Provided data section start

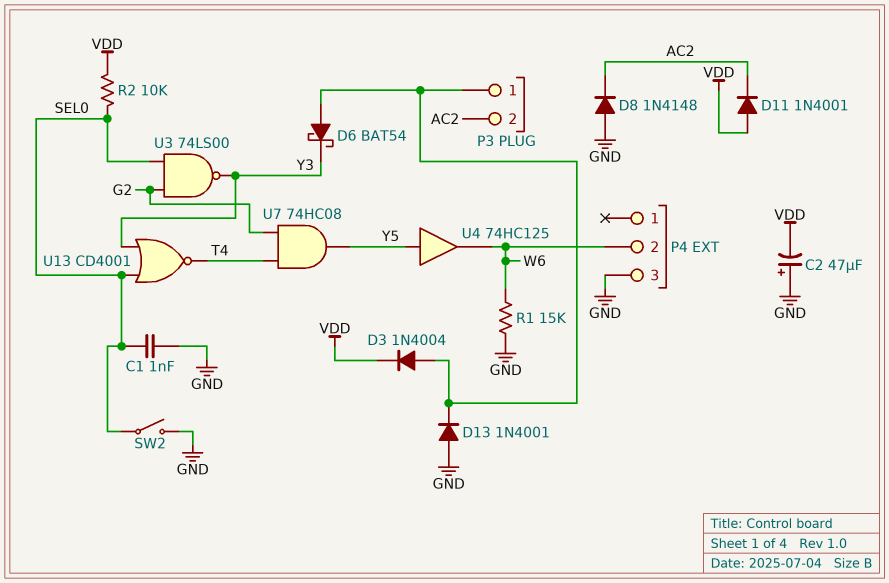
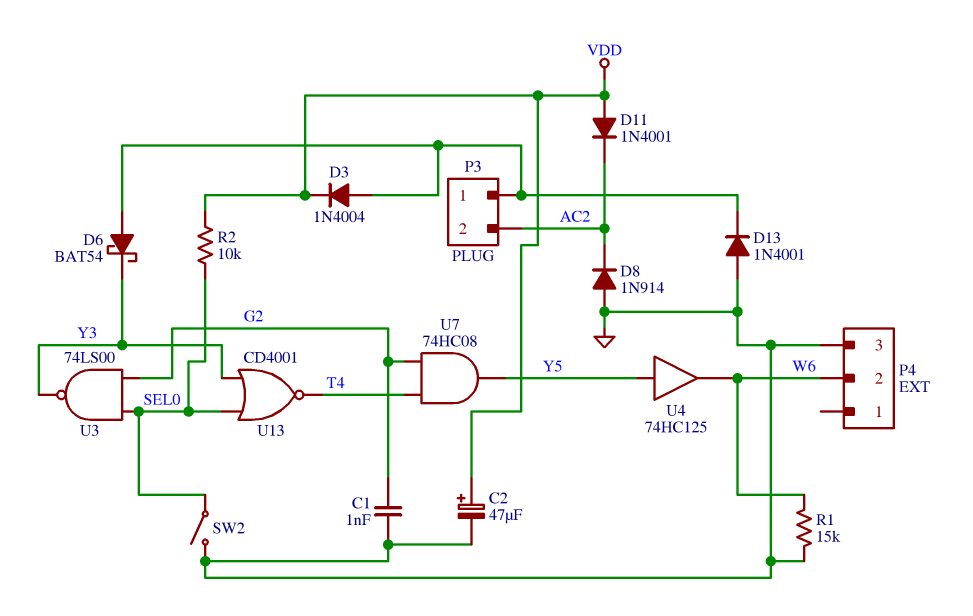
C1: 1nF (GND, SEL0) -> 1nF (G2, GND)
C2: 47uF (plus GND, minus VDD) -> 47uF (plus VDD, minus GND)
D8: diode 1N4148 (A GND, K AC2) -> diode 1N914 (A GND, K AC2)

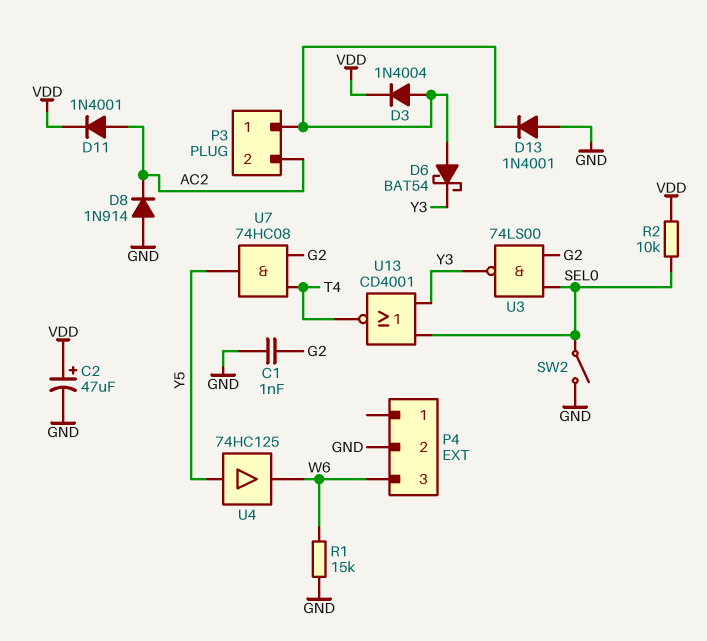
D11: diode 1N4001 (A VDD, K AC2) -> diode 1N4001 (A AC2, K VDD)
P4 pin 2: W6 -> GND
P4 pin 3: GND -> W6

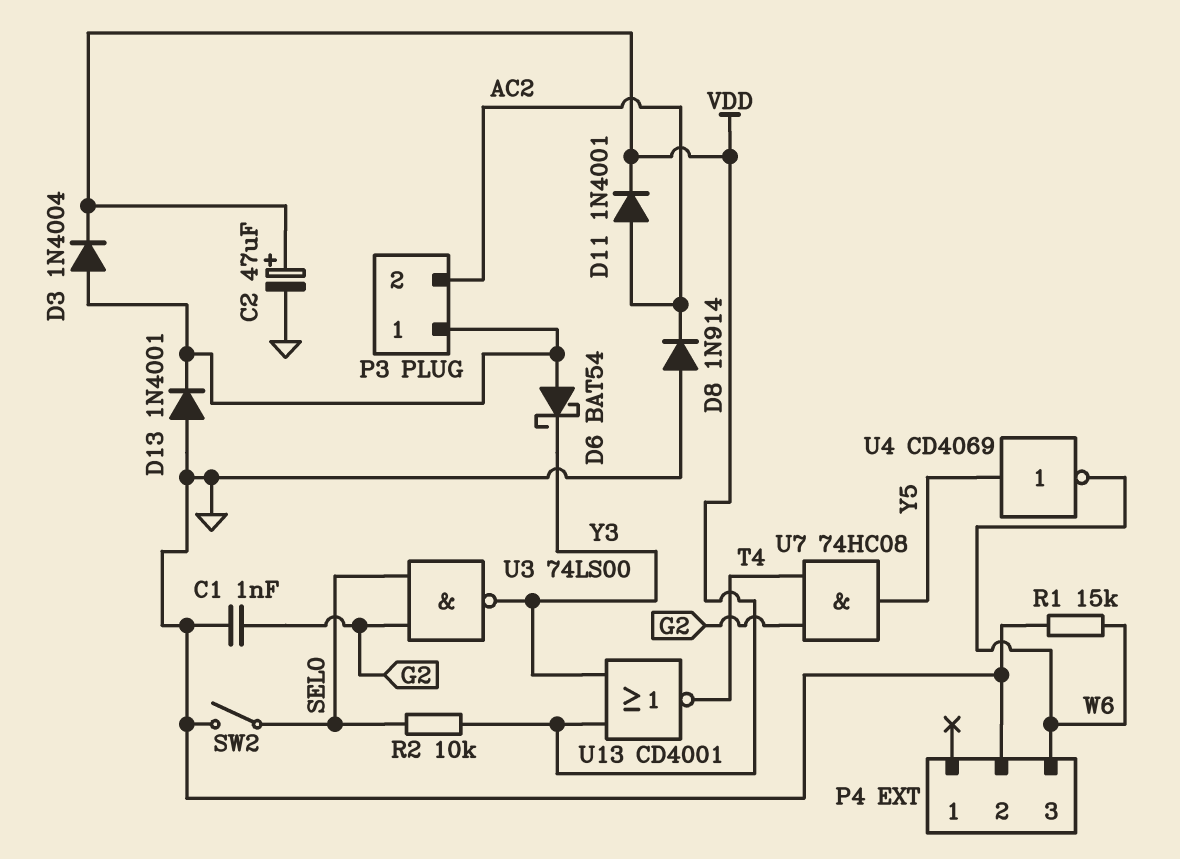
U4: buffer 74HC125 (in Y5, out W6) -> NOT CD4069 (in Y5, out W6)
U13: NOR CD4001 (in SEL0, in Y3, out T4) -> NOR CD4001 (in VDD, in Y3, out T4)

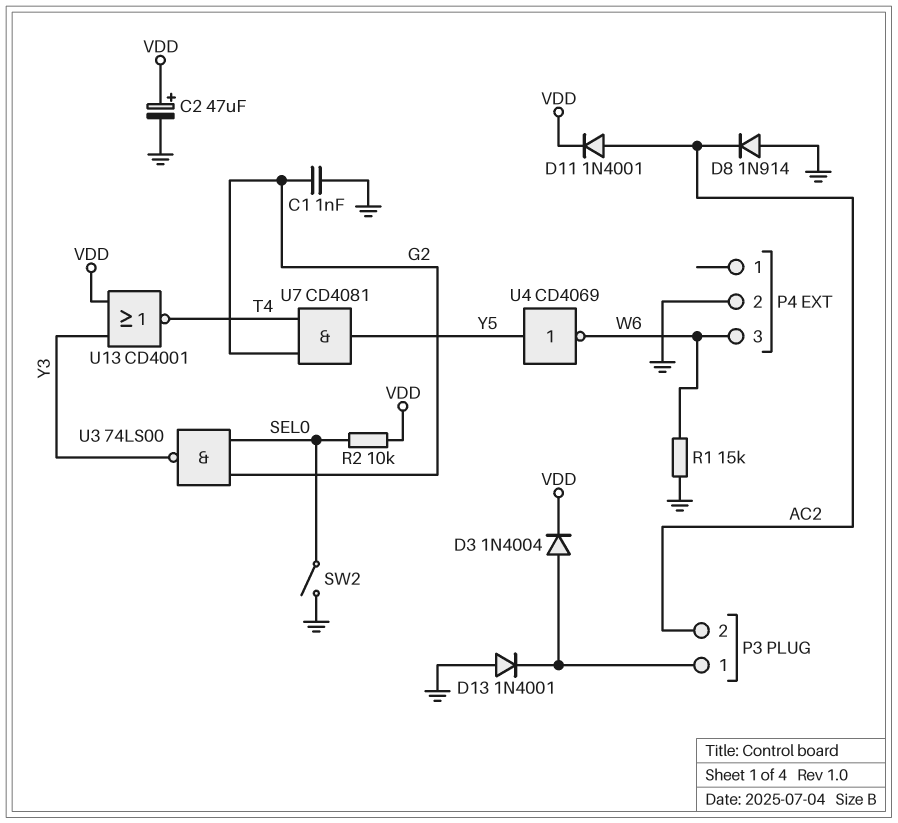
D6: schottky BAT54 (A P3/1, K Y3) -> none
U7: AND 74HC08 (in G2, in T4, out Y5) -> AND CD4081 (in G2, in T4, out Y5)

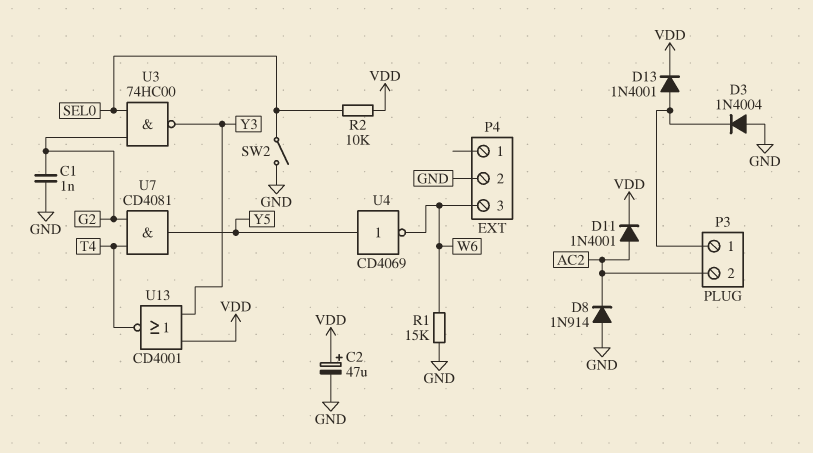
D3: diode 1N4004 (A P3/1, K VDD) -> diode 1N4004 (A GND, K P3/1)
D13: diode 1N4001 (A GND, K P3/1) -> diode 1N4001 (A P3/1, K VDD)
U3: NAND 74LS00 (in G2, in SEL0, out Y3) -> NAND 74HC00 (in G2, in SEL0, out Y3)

Provided data section end

Verbatim transcription needed, from the opening line of the entries above through the line containing "D6: schottky BAT54 (A P3/1, K Y3) -> none"; pictures do not belong in it.

Result:
C1: 1nF (GND, SEL0) -> 1nF (G2, GND)
C2: 47uF (plus GND, minus VDD) -> 47uF (plus VDD, minus GND)
D8: diode 1N4148 (A GND, K AC2) -> diode 1N914 (A GND, K AC2)

D11: diode 1N4001 (A VDD, K AC2) -> diode 1N4001 (A AC2, K VDD)
P4 pin 2: W6 -> GND
P4 pin 3: GND -> W6

U4: buffer 74HC125 (in Y5, out W6) -> NOT CD4069 (in Y5, out W6)
U13: NOR CD4001 (in SEL0, in Y3, out T4) -> NOR CD4001 (in VDD, in Y3, out T4)

D6: schottky BAT54 (A P3/1, K Y3) -> none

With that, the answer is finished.